[Edit difference data]
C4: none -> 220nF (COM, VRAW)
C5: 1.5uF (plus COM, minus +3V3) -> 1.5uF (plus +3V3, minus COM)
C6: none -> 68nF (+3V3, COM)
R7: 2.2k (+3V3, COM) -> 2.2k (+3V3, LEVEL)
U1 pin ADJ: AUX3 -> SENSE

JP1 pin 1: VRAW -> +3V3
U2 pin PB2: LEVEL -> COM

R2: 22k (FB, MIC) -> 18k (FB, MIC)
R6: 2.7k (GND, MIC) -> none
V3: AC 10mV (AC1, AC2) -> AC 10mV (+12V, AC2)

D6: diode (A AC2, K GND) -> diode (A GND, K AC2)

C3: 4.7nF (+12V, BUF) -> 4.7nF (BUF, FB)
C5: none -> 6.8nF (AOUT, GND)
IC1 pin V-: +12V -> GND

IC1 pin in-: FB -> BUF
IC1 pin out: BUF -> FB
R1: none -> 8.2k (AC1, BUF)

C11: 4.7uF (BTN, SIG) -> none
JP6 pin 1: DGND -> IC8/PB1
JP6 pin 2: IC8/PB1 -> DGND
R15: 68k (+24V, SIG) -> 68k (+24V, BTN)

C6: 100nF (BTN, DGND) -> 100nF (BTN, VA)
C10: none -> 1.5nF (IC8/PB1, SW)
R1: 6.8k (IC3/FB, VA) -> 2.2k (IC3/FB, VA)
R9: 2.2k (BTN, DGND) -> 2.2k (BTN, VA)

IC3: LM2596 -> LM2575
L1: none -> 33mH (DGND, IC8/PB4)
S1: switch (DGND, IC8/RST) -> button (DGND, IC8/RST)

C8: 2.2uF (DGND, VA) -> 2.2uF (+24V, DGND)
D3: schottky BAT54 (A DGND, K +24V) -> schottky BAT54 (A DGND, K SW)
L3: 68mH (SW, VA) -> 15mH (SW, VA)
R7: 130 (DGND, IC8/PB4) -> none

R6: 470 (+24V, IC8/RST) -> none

__Aim of the task__:
The response must consist solely of the lines from the first line of the entries through the line containing "R1: none -> 8.2k (AC1, BUF)", repeated exactly.

__Solution to the problem__:
C4: none -> 220nF (COM, VRAW)
C5: 1.5uF (plus COM, minus +3V3) -> 1.5uF (plus +3V3, minus COM)
C6: none -> 68nF (+3V3, COM)
R7: 2.2k (+3V3, COM) -> 2.2k (+3V3, LEVEL)
U1 pin ADJ: AUX3 -> SENSE

JP1 pin 1: VRAW -> +3V3
U2 pin PB2: LEVEL -> COM

R2: 22k (FB, MIC) -> 18k (FB, MIC)
R6: 2.7k (GND, MIC) -> none
V3: AC 10mV (AC1, AC2) -> AC 10mV (+12V, AC2)

D6: diode (A AC2, K GND) -> diode (A GND, K AC2)

C3: 4.7nF (+12V, BUF) -> 4.7nF (BUF, FB)
C5: none -> 6.8nF (AOUT, GND)
IC1 pin V-: +12V -> GND

IC1 pin in-: FB -> BUF
IC1 pin out: BUF -> FB
R1: none -> 8.2k (AC1, BUF)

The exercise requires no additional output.